**What the exercise asks:** The reply should contain every entry below exactly as written, with no images.

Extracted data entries
[Start of section]

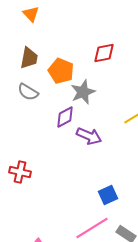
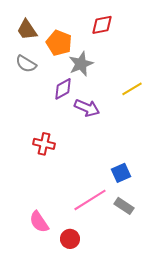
brown trapezoid: (29, 58) -> (27, 30), turned 135
red cross: (20, 172) -> (44, 144), moved
blue square: (108, 195) -> (121, 173), moved

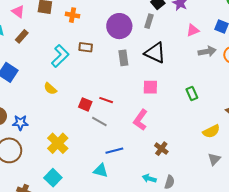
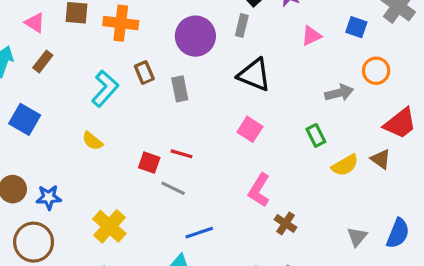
orange cross: (73, 15) -> (121, 23), size x1.5
brown rectangle: (86, 47) -> (144, 73), turned 64
gray arrow: (207, 51) -> (339, 93), moved
gray rectangle: (123, 58) -> (180, 89), moved
pink square: (150, 87) -> (250, 129), turned 35
pink L-shape: (140, 120) -> (259, 190), moved
yellow semicircle: (211, 131) -> (345, 165), moved
brown cross: (161, 149) -> (285, 223), moved

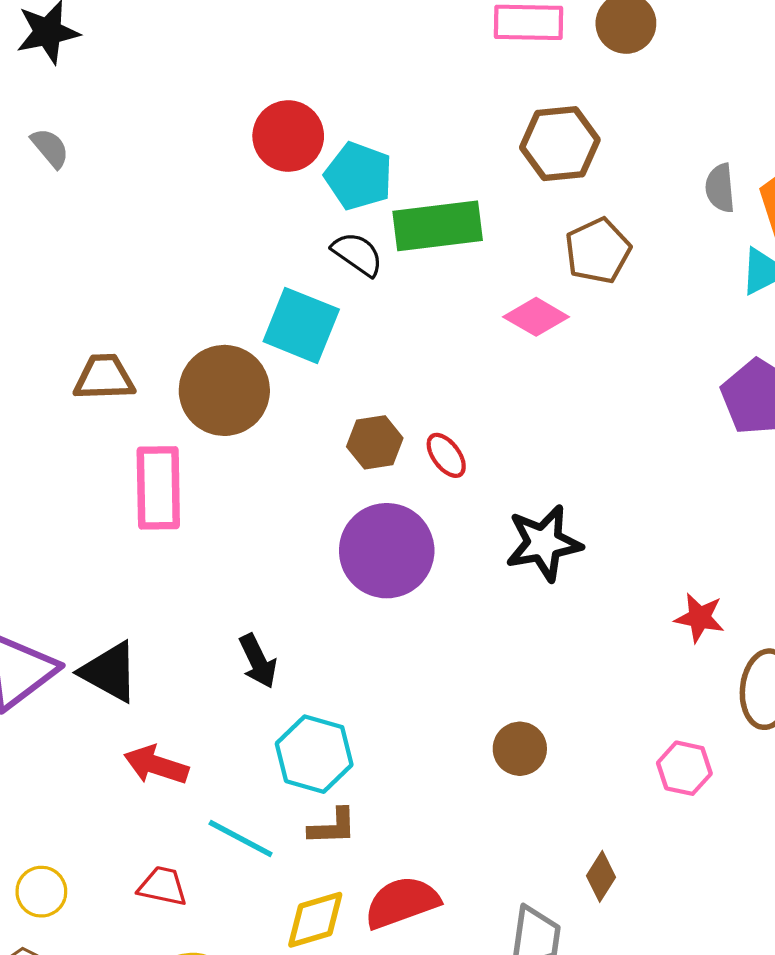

[End of section]

**Answer box:**
brown trapezoid: (29, 58) -> (27, 30), turned 135
red cross: (20, 172) -> (44, 144), moved
blue square: (108, 195) -> (121, 173), moved

orange cross: (73, 15) -> (121, 23), size x1.5
brown rectangle: (86, 47) -> (144, 73), turned 64
gray arrow: (207, 51) -> (339, 93), moved
gray rectangle: (123, 58) -> (180, 89), moved
pink square: (150, 87) -> (250, 129), turned 35
pink L-shape: (140, 120) -> (259, 190), moved
yellow semicircle: (211, 131) -> (345, 165), moved
brown cross: (161, 149) -> (285, 223), moved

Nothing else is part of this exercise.